Exercise: Restate word for word the lines of the material below, from the line with "(335, 409) = (658, 317): yellow" to the line with "(737, 185) = (246, 317): none -> white car", both lines included, and no others.

Extracted records:

════════════════

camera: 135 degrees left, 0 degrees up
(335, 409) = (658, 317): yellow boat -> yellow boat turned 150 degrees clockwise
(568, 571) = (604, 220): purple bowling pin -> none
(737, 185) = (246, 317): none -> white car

════════════════

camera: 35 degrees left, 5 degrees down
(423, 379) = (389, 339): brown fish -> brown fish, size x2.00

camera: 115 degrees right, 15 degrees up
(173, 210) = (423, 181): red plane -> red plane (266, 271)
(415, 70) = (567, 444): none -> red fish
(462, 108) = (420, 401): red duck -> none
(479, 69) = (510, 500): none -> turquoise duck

════════════════

Solution for this exercise:
(335, 409) = (658, 317): yellow boat -> yellow boat turned 150 degrees clockwise
(568, 571) = (604, 220): purple bowling pin -> none
(737, 185) = (246, 317): none -> white car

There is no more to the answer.